• [What you have to do] Can you edit the records below so that "Choices" becomes "Options" and nothing else changes? Leave the pictures out of your answer.

(Collected data entries)
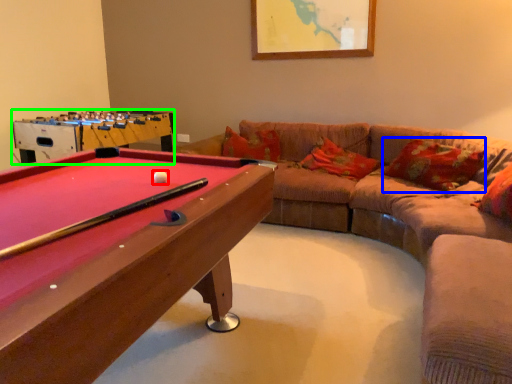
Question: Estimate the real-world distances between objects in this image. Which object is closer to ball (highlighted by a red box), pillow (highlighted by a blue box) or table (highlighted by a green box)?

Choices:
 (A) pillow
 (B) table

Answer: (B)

• [Exercise answer]
Question: Estimate the real-world distances between objects in this image. Which object is closer to ball (highlighted by a red box), pillow (highlighted by a blue box) or table (highlighted by a green box)?

Options:
 (A) pillow
 (B) table

Answer: (B)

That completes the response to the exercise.